▶ _Colored object listings_

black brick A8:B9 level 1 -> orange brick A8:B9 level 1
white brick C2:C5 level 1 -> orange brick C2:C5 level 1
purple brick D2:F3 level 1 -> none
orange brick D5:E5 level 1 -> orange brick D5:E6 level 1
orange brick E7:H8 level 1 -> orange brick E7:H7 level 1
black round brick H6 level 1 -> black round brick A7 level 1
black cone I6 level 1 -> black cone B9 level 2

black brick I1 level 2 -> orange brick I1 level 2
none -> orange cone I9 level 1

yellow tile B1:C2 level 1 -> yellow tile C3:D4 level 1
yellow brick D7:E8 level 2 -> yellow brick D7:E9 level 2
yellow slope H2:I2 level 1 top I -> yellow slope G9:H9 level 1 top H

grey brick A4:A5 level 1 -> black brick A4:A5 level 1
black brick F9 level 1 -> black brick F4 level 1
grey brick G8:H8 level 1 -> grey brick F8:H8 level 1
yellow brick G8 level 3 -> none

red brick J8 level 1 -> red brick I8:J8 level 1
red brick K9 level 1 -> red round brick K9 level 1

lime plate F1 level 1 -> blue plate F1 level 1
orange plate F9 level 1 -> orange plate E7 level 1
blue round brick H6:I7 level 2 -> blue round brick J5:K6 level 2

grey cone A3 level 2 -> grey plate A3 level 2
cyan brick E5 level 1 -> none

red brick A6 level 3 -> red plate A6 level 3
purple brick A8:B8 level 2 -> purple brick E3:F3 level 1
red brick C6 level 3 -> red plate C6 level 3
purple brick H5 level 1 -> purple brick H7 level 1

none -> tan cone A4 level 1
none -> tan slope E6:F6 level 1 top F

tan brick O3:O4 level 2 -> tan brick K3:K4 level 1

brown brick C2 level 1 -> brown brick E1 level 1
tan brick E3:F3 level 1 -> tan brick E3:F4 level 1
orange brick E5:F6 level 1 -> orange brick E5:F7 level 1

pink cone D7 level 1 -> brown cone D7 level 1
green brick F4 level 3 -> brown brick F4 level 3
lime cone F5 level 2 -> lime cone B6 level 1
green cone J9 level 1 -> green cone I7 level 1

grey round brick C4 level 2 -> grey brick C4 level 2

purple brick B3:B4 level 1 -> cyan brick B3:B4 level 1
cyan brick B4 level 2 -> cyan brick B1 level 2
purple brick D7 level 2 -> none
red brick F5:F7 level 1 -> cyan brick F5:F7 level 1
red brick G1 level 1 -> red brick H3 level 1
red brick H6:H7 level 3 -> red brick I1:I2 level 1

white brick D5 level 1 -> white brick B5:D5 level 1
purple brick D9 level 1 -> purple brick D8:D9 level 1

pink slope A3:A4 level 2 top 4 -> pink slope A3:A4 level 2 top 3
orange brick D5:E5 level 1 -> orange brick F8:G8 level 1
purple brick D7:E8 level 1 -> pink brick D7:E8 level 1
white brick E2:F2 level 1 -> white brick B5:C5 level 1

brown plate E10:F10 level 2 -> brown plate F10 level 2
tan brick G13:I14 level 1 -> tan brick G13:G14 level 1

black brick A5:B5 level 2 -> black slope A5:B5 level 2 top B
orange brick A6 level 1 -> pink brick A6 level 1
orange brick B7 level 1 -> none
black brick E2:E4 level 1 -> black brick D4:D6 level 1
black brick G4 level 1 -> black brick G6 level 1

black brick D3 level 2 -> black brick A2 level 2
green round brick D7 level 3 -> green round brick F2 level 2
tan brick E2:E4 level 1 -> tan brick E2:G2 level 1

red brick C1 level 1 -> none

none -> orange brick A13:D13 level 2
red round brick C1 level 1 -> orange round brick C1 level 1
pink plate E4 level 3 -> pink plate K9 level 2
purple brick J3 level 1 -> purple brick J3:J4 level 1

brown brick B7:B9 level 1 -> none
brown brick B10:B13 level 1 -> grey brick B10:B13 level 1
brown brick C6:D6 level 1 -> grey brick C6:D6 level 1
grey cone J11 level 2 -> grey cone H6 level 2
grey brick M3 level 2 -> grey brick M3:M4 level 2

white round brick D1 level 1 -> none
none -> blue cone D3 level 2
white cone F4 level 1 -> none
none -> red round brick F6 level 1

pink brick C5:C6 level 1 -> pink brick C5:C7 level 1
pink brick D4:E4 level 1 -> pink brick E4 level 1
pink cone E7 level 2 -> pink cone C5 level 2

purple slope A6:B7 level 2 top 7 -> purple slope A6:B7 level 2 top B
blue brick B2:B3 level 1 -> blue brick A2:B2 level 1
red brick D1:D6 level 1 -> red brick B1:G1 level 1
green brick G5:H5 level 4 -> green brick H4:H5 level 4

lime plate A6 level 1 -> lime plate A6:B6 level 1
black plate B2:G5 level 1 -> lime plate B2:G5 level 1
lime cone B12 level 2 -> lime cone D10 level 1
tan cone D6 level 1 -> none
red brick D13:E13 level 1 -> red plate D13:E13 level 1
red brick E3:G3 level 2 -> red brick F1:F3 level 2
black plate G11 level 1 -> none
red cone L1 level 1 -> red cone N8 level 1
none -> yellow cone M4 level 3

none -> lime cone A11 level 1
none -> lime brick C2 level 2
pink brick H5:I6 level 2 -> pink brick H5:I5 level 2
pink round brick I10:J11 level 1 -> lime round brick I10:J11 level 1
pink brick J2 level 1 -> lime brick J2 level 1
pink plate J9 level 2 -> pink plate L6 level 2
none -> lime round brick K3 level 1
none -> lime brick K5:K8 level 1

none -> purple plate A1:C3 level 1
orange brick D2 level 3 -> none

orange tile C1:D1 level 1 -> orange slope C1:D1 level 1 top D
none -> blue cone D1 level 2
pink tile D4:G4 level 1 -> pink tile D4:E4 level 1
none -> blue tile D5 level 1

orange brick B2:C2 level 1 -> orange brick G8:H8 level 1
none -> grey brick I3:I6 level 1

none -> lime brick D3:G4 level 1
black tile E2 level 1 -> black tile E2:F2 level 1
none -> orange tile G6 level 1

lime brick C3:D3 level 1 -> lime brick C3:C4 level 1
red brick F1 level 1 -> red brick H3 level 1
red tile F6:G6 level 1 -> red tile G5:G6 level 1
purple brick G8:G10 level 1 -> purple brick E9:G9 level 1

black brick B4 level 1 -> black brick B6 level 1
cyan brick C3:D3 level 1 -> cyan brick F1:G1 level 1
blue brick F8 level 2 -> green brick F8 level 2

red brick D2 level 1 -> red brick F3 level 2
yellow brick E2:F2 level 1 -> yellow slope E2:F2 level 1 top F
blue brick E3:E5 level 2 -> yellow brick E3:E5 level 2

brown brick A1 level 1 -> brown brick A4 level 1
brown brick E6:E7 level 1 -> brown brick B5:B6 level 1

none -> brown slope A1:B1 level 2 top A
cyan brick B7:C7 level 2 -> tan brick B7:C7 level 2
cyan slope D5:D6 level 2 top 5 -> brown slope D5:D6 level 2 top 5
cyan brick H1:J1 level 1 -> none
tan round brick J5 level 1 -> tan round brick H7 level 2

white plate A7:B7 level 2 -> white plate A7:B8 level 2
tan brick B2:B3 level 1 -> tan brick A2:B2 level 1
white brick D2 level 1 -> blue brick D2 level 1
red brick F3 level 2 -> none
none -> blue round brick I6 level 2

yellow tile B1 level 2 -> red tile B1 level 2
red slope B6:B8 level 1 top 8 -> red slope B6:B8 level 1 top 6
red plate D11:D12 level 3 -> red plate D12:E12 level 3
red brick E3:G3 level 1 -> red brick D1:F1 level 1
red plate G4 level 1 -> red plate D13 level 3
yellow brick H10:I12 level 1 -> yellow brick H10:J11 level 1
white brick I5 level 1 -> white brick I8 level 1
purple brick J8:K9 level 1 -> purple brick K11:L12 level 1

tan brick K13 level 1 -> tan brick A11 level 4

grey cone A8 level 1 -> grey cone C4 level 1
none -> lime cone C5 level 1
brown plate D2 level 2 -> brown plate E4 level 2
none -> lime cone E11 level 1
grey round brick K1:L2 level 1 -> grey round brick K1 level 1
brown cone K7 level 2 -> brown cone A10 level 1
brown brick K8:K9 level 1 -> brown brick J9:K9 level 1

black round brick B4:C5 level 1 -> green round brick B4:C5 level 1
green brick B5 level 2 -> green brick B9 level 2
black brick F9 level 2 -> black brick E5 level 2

▶ _Your instructions_
Wherever the line holding "tan brick O3:O4" falls in the entries above, copy exactly from it through the line holding "cyan brick B4", inclusive, and add nothing.

▶ _Answer to this problem_
tan brick O3:O4 level 2 -> tan brick K3:K4 level 1

brown brick C2 level 1 -> brown brick E1 level 1
tan brick E3:F3 level 1 -> tan brick E3:F4 level 1
orange brick E5:F6 level 1 -> orange brick E5:F7 level 1

pink cone D7 level 1 -> brown cone D7 level 1
green brick F4 level 3 -> brown brick F4 level 3
lime cone F5 level 2 -> lime cone B6 level 1
green cone J9 level 1 -> green cone I7 level 1

grey round brick C4 level 2 -> grey brick C4 level 2

purple brick B3:B4 level 1 -> cyan brick B3:B4 level 1
cyan brick B4 level 2 -> cyan brick B1 level 2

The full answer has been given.